• Instructions to follow: Return, word for word, the lines of the listing below from the one with "orange key: 1 -> 2" through the one with "yellow donut: 1 -> 2", and no other lines.
──────── Data shown
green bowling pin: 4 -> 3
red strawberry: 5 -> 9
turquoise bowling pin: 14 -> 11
────────────────
──────── Data shown
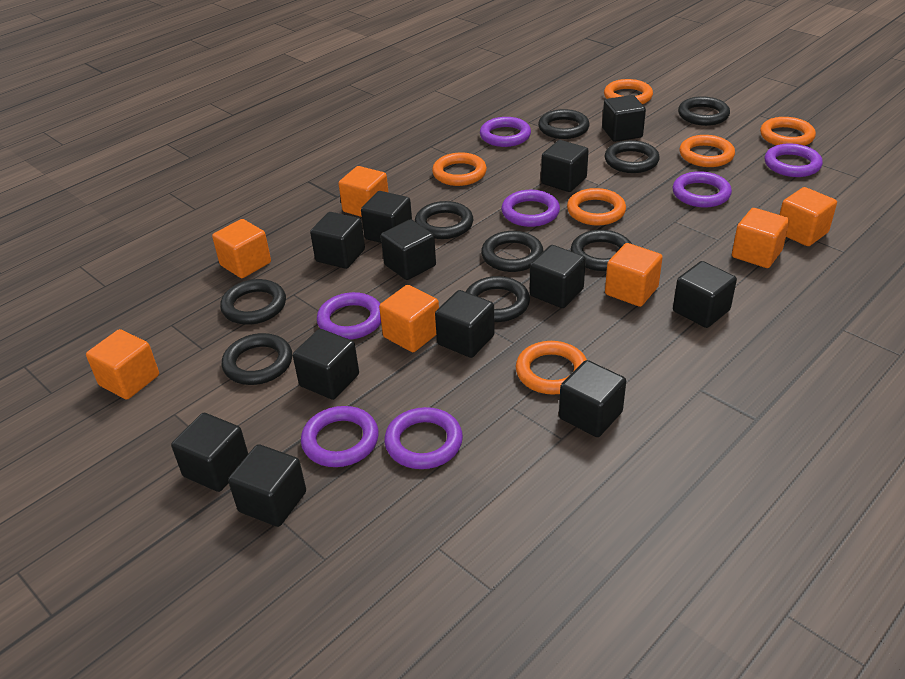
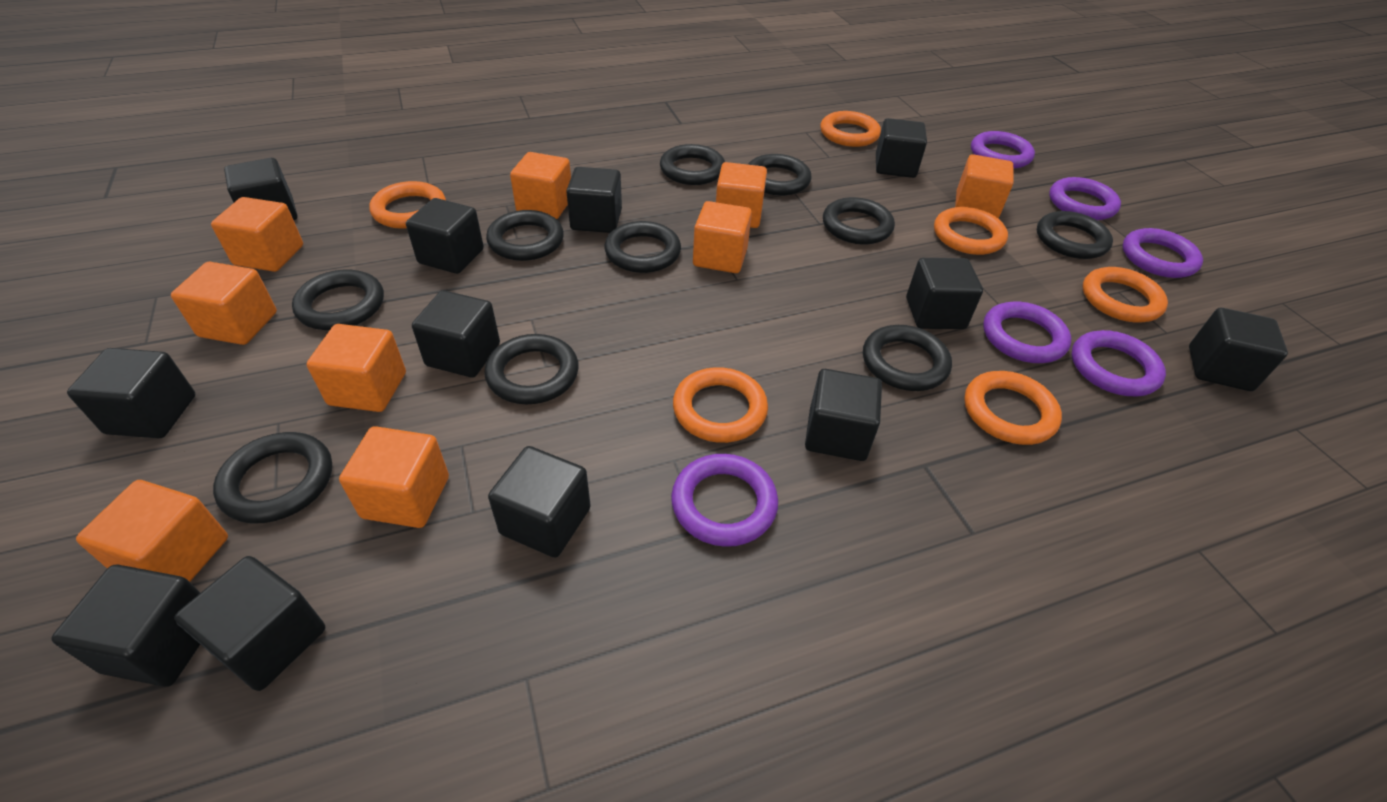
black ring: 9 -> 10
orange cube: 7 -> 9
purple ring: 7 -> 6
────────────────
──────── Data shown
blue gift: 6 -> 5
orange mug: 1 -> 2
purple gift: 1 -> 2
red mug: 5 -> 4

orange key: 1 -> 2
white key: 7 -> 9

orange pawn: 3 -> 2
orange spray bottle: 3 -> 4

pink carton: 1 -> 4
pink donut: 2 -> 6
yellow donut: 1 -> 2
────────────────
• Response area:
orange key: 1 -> 2
white key: 7 -> 9

orange pawn: 3 -> 2
orange spray bottle: 3 -> 4

pink carton: 1 -> 4
pink donut: 2 -> 6
yellow donut: 1 -> 2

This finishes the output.